**EXERCISE**
Below are the records; copy exactly the stretch from the line containing "- → orange hourglass <514 482>" through the line containing "yellow hourglass <572", both ends included, and nothing else.

**ENTRIES PROVIDED**

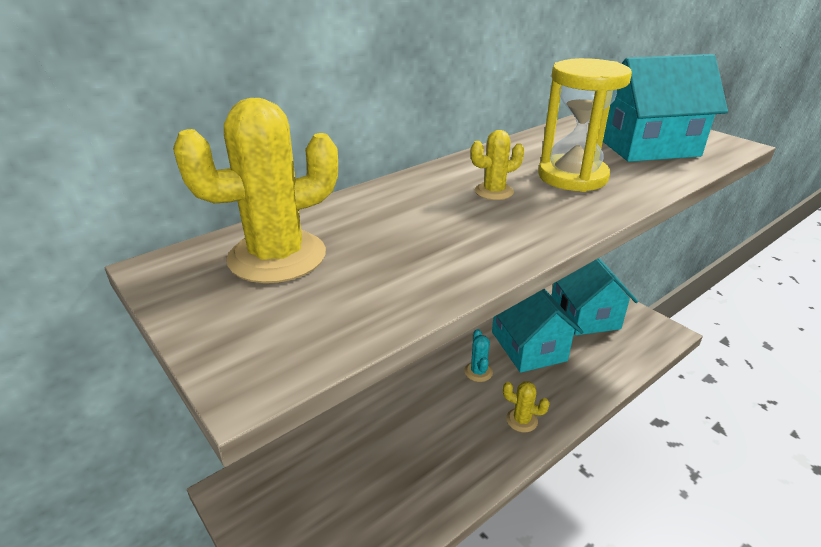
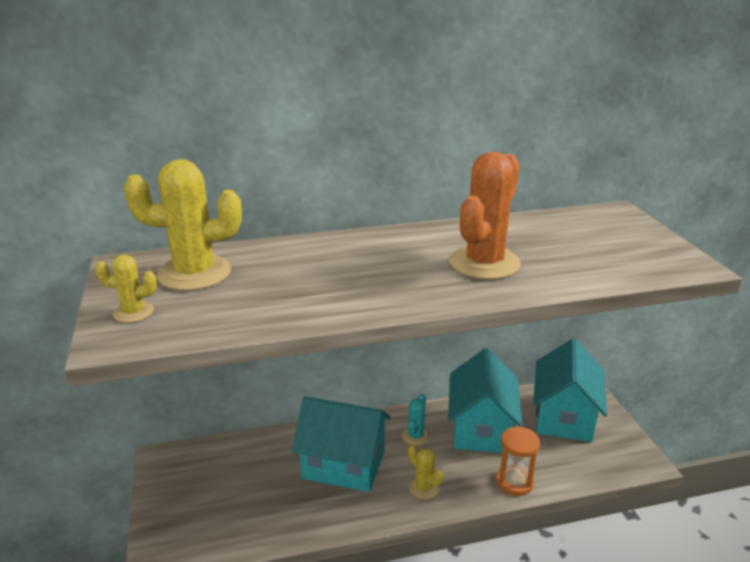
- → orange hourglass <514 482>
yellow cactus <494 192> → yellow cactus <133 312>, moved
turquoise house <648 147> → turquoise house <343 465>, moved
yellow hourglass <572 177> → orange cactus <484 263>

---

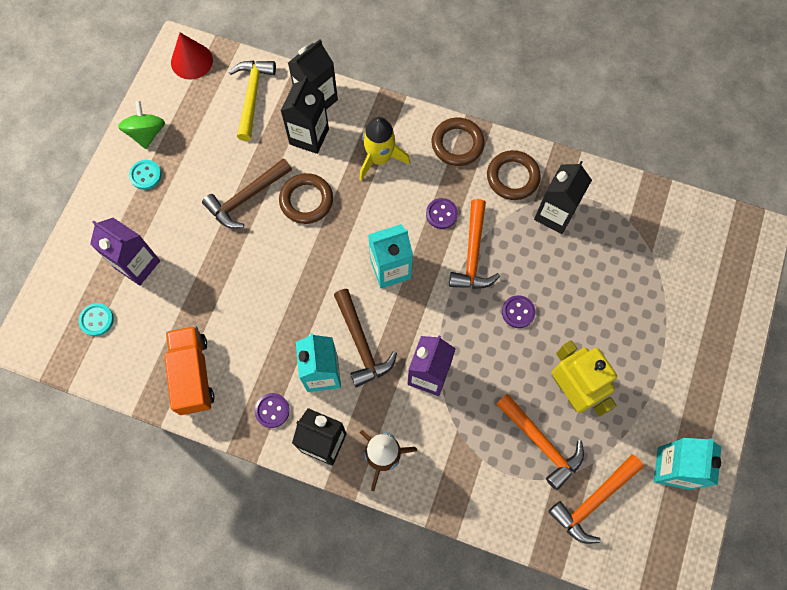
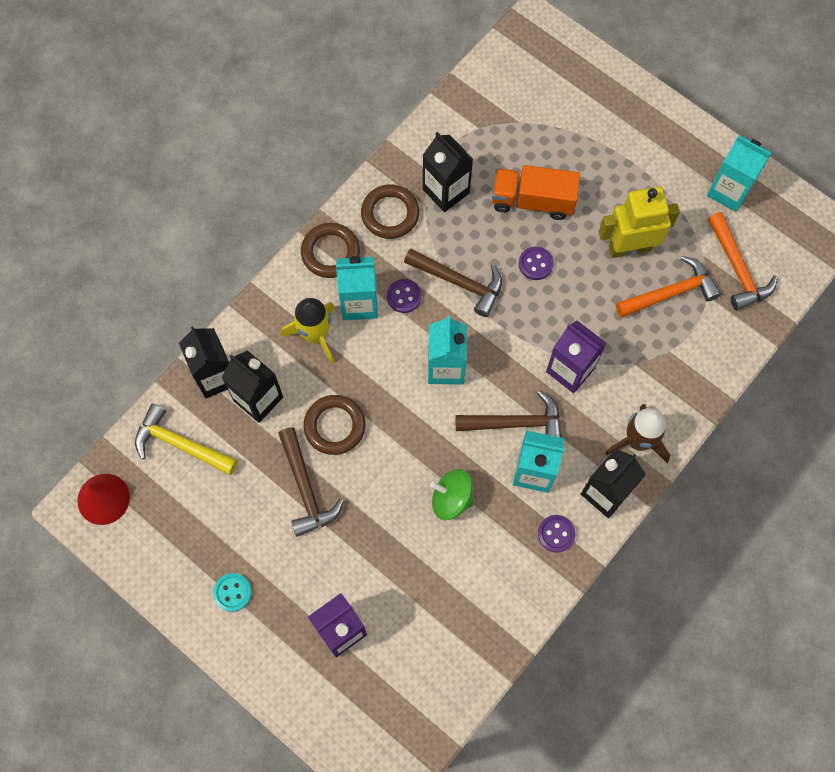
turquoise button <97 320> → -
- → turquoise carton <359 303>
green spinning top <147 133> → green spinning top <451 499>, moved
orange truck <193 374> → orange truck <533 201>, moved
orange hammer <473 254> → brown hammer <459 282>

**EXERCISE SOLUTION**
- → orange hourglass <514 482>
yellow cactus <494 192> → yellow cactus <133 312>, moved
turquoise house <648 147> → turquoise house <343 465>, moved
yellow hourglass <572 177> → orange cactus <484 263>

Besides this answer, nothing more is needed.